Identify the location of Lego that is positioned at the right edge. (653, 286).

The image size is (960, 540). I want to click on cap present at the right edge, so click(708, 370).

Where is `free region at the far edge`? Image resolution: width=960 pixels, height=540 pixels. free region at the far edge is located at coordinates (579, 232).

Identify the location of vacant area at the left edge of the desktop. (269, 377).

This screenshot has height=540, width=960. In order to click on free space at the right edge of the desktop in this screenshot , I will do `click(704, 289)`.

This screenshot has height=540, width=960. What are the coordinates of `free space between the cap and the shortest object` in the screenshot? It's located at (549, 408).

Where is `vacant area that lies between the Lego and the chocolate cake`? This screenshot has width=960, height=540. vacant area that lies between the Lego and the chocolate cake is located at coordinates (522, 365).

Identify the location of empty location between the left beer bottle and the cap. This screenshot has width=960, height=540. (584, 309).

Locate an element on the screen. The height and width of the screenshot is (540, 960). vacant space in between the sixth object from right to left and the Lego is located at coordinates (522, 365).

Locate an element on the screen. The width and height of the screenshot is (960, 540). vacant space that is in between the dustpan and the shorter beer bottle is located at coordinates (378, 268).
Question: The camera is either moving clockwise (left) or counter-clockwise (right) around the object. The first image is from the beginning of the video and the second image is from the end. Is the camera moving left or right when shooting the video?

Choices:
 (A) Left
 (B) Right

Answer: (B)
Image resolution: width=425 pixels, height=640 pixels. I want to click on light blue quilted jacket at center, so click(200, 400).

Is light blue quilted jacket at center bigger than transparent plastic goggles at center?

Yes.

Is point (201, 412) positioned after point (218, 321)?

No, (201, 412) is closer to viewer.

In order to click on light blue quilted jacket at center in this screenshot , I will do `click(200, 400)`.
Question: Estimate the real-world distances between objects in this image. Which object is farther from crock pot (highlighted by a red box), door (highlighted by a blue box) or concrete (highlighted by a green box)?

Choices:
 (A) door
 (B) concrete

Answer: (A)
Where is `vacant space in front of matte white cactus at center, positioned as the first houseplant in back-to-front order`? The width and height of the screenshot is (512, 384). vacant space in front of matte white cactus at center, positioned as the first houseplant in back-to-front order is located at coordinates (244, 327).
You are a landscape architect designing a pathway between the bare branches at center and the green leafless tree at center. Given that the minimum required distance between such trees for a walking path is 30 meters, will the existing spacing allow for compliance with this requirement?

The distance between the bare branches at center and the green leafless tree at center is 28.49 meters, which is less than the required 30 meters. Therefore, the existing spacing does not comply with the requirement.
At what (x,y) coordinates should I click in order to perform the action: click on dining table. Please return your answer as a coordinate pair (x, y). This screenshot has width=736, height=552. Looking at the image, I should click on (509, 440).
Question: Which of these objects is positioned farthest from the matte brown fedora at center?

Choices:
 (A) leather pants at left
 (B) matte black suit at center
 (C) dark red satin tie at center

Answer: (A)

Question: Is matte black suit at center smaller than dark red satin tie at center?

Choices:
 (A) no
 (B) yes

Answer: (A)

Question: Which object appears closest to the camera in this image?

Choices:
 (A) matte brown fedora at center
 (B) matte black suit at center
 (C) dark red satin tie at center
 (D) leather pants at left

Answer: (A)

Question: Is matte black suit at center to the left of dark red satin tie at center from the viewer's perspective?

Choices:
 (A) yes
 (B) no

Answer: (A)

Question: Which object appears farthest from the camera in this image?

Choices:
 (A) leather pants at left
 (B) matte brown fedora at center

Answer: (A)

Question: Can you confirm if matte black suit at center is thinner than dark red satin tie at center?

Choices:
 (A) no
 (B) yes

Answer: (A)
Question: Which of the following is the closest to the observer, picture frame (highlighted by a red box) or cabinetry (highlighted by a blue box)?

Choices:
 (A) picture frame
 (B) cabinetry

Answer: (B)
-=-=-=-=-
__Required task__. Put every line of all the items above into a numbered list, leaving out the blank lines.

__Complete response__.
1. Identify the location of Lego that is positioned at the right edge. (653, 286).
2. The image size is (960, 540). I want to click on cap present at the right edge, so click(708, 370).
3. Where is `free region at the far edge`? Image resolution: width=960 pixels, height=540 pixels. free region at the far edge is located at coordinates (579, 232).
4. Identify the location of vacant area at the left edge of the desktop. (269, 377).
5. This screenshot has height=540, width=960. In order to click on free space at the right edge of the desktop in this screenshot , I will do `click(704, 289)`.
6. This screenshot has height=540, width=960. What are the coordinates of `free space between the cap and the shortest object` in the screenshot? It's located at (549, 408).
7. Where is `vacant area that lies between the Lego and the chocolate cake`? This screenshot has width=960, height=540. vacant area that lies between the Lego and the chocolate cake is located at coordinates (522, 365).
8. Identify the location of empty location between the left beer bottle and the cap. This screenshot has width=960, height=540. (584, 309).
9. Locate an element on the screen. The height and width of the screenshot is (540, 960). vacant space in between the sixth object from right to left and the Lego is located at coordinates (522, 365).
10. Locate an element on the screen. The width and height of the screenshot is (960, 540). vacant space that is in between the dustpan and the shorter beer bottle is located at coordinates (378, 268).
11. Question: The camera is either moving clockwise (left) or counter-clockwise (right) around the object. The first image is from the beginning of the video and the second image is from the end. Is the camera moving left or right when shooting the video?
12. Choices:
13.  (A) Left
14.  (B) Right
15. Answer: (B)
16. Image resolution: width=425 pixels, height=640 pixels. I want to click on light blue quilted jacket at center, so click(200, 400).
17. Is light blue quilted jacket at center bigger than transparent plastic goggles at center?
18. Yes.
19. Is point (201, 412) positioned after point (218, 321)?
20. No, (201, 412) is closer to viewer.
21. In order to click on light blue quilted jacket at center in this screenshot , I will do `click(200, 400)`.
22. Question: Estimate the real-world distances between objects in this image. Which object is farther from crock pot (highlighted by a red box), door (highlighted by a blue box) or concrete (highlighted by a green box)?
23. Choices:
24.  (A) door
25.  (B) concrete
26. Answer: (A)
27. Where is `vacant space in front of matte white cactus at center, positioned as the first houseplant in back-to-front order`? The width and height of the screenshot is (512, 384). vacant space in front of matte white cactus at center, positioned as the first houseplant in back-to-front order is located at coordinates (244, 327).
28. You are a landscape architect designing a pathway between the bare branches at center and the green leafless tree at center. Given that the minimum required distance between such trees for a walking path is 30 meters, will the existing spacing allow for compliance with this requirement?
29. The distance between the bare branches at center and the green leafless tree at center is 28.49 meters, which is less than the required 30 meters. Therefore, the existing spacing does not comply with the requirement.
30. At what (x,y) coordinates should I click in order to perform the action: click on dining table. Please return your answer as a coordinate pair (x, y). This screenshot has width=736, height=552. Looking at the image, I should click on (509, 440).
31. Question: Which of these objects is positioned farthest from the matte brown fedora at center?
32. Choices:
33.  (A) leather pants at left
34.  (B) matte black suit at center
35.  (C) dark red satin tie at center
36. Answer: (A)
37. Question: Is matte black suit at center smaller than dark red satin tie at center?
38. Choices:
39.  (A) no
40.  (B) yes
41. Answer: (A)
42. Question: Which object appears closest to the camera in this image?
43. Choices:
44.  (A) matte brown fedora at center
45.  (B) matte black suit at center
46.  (C) dark red satin tie at center
47.  (D) leather pants at left
48. Answer: (A)
49. Question: Is matte black suit at center to the left of dark red satin tie at center from the viewer's perspective?
50. Choices:
51.  (A) yes
52.  (B) no
53. Answer: (A)
54. Question: Which object appears farthest from the camera in this image?
55. Choices:
56.  (A) leather pants at left
57.  (B) matte brown fedora at center
58. Answer: (A)
59. Question: Can you confirm if matte black suit at center is thinner than dark red satin tie at center?
60. Choices:
61.  (A) no
62.  (B) yes
63. Answer: (A)
64. Question: Which of the following is the closest to the observer, picture frame (highlighted by a red box) or cabinetry (highlighted by a blue box)?
65. Choices:
66.  (A) picture frame
67.  (B) cabinetry
68. Answer: (B)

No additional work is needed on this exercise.